*PROBLEM REQUIREMENTS*: Looking through the records below, please work out how many lines contain "apple". Give only that number.

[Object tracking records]
+---+

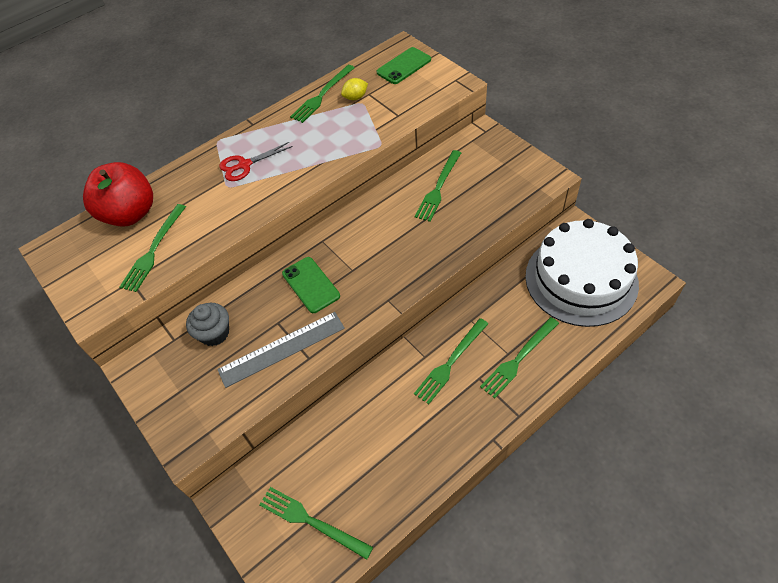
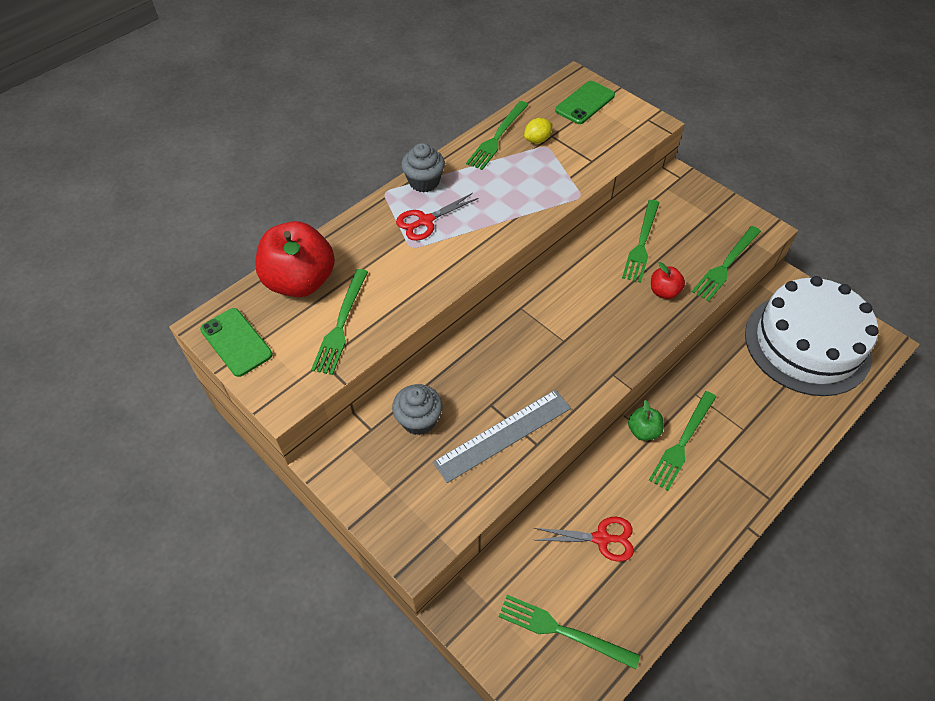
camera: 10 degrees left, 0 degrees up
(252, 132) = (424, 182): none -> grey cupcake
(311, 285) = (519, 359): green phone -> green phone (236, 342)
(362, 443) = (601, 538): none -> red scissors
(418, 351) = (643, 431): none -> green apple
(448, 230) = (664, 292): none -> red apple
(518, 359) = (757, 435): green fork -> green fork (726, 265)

+---+

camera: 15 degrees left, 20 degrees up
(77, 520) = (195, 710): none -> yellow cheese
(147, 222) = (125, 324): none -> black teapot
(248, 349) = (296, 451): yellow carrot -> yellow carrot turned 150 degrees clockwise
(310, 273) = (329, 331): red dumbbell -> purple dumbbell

+---+

*RESULT*: 2